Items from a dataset
╔══
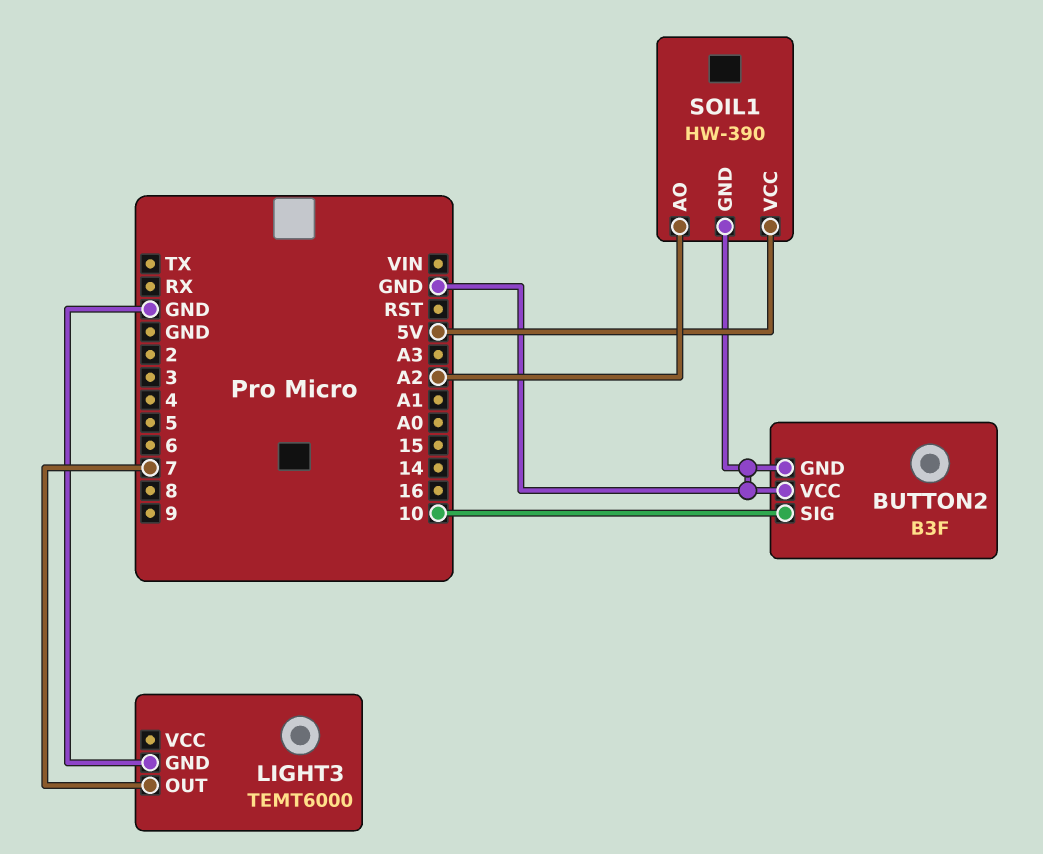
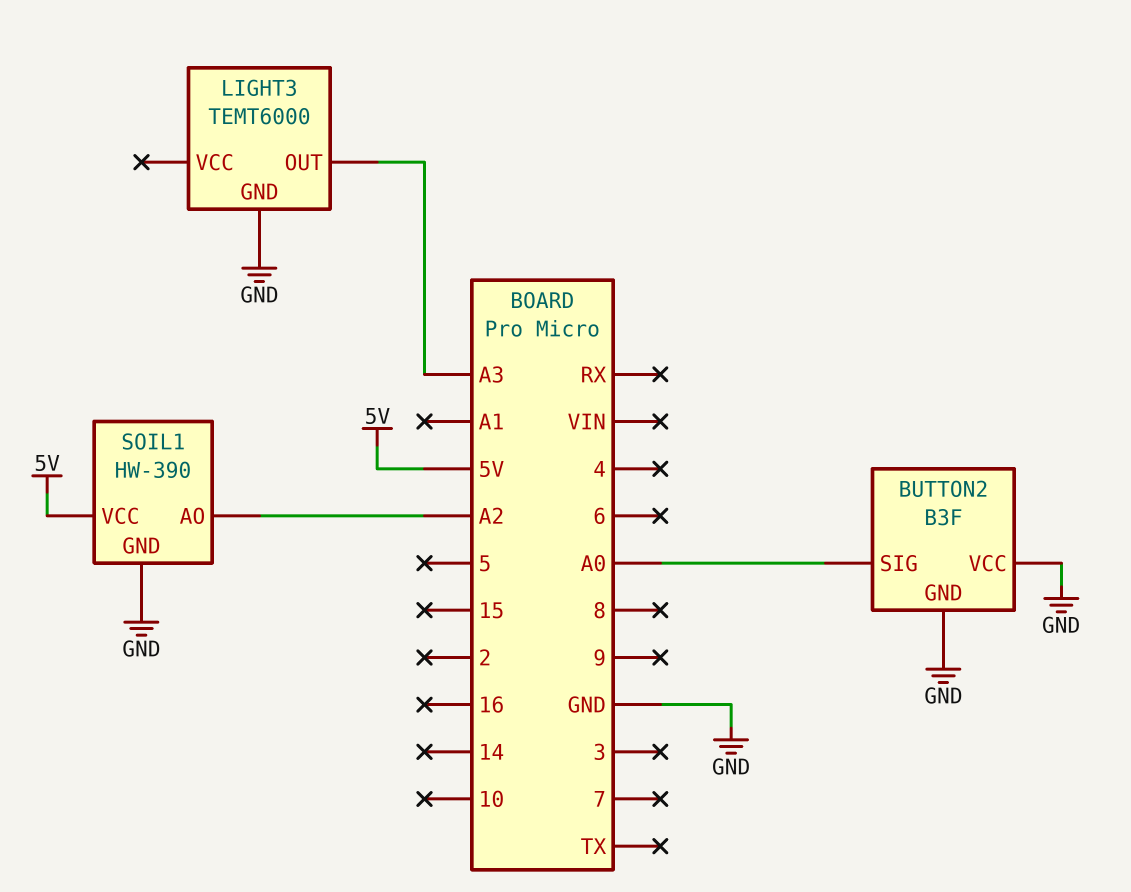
BUTTON2 pin SIG: 10 -> A0
LIGHT3 pin OUT: 7 -> A3

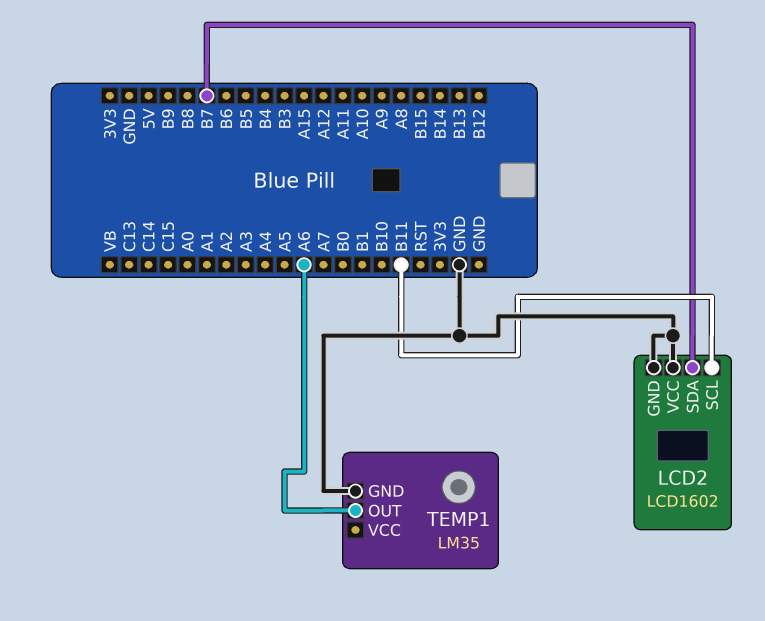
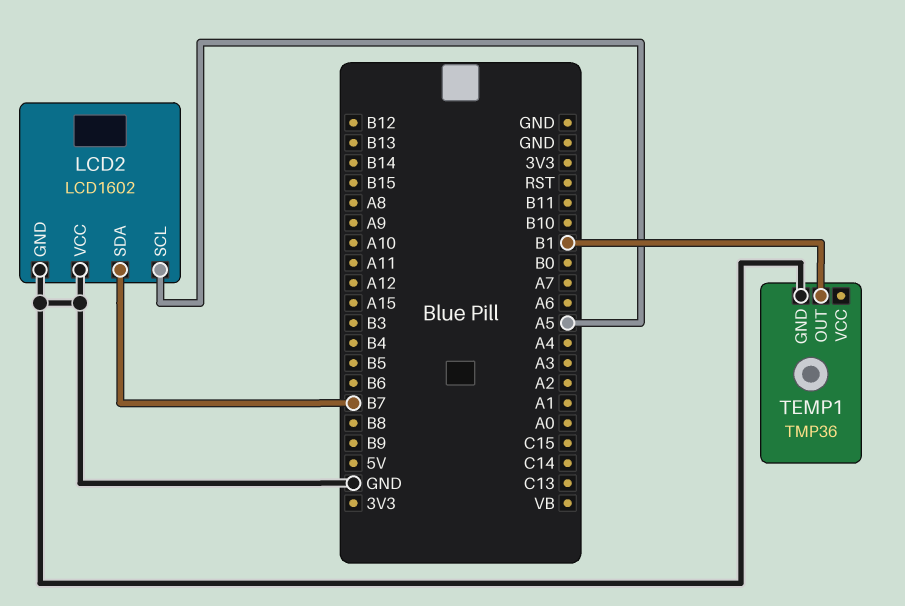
LCD2 pin SCL: B11 -> A5
TEMP1: LM35 -> TMP36
TEMP1 pin OUT: A6 -> B1

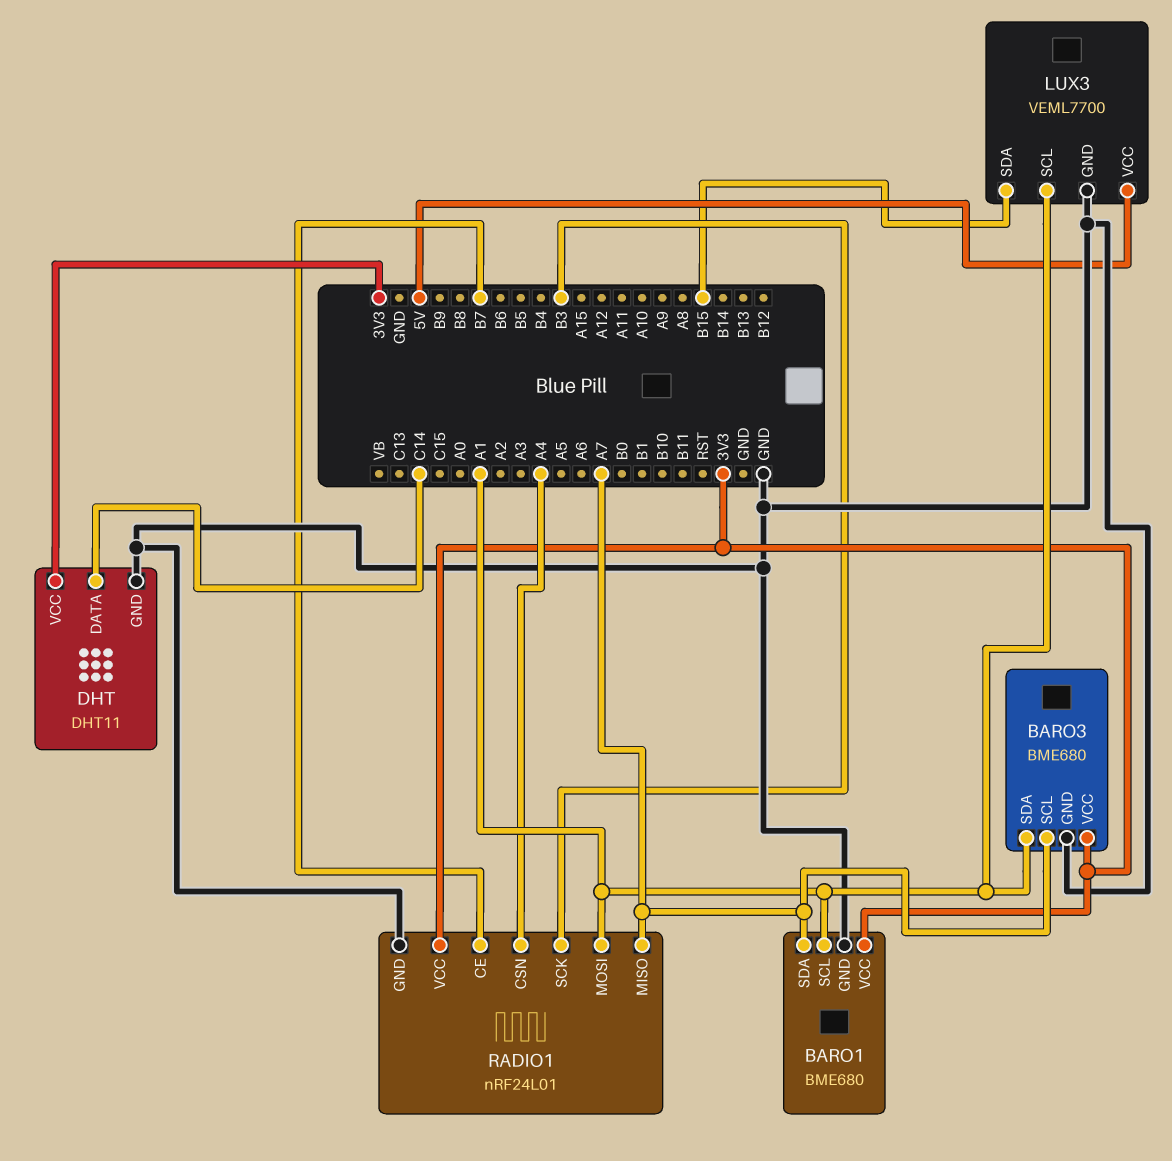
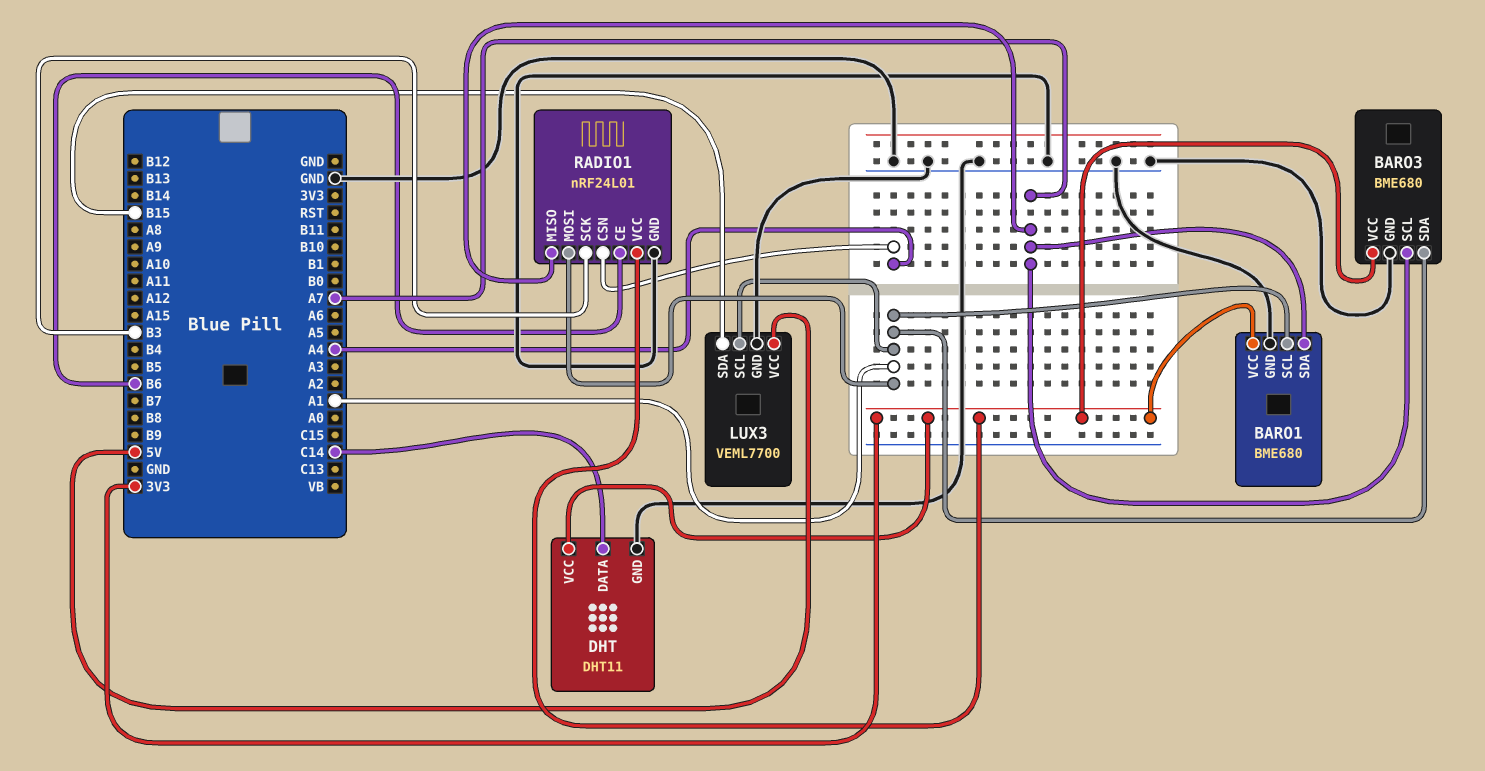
RADIO1 pin CE: B7 -> B6

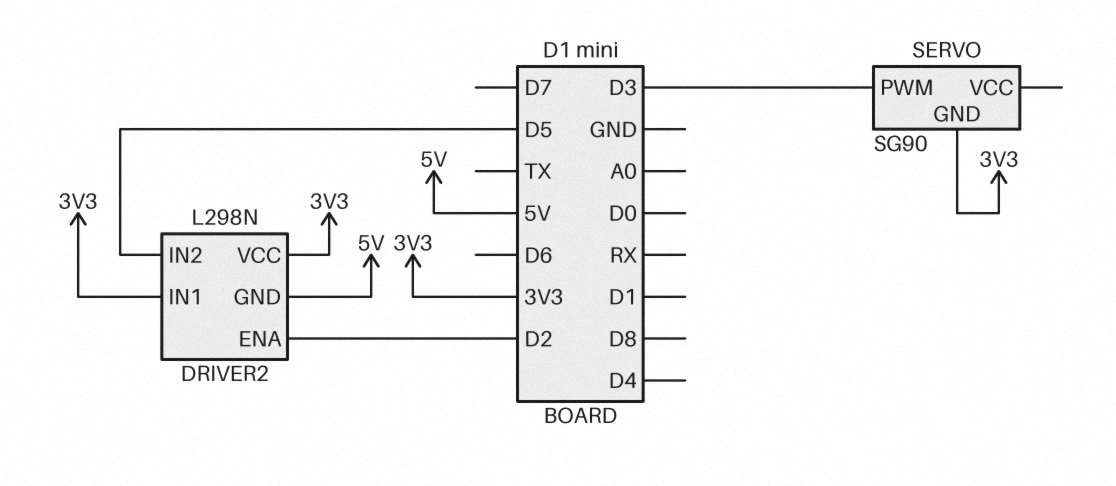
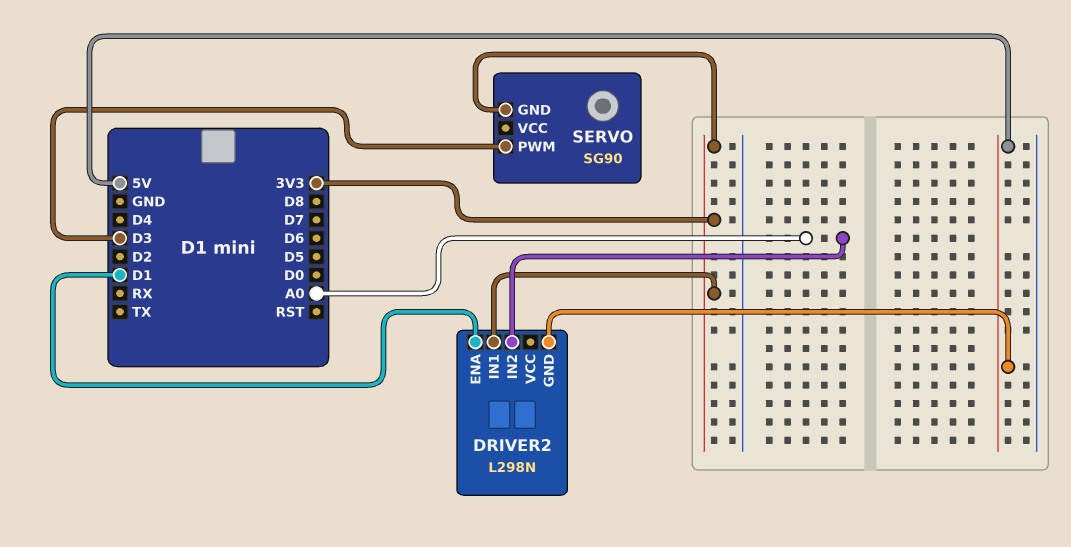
DRIVER2 pin ENA: D2 -> D1
DRIVER2 pin IN2: D5 -> A0
DRIVER2 pin VCC: 3V3 -> none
╚══
## ASSIGNED TASK
Each record should be quoted exactly, with the images omitted.

## RESPONSE AREA
BUTTON2 pin SIG: 10 -> A0
LIGHT3 pin OUT: 7 -> A3

LCD2 pin SCL: B11 -> A5
TEMP1: LM35 -> TMP36
TEMP1 pin OUT: A6 -> B1

RADIO1 pin CE: B7 -> B6

DRIVER2 pin ENA: D2 -> D1
DRIVER2 pin IN2: D5 -> A0
DRIVER2 pin VCC: 3V3 -> none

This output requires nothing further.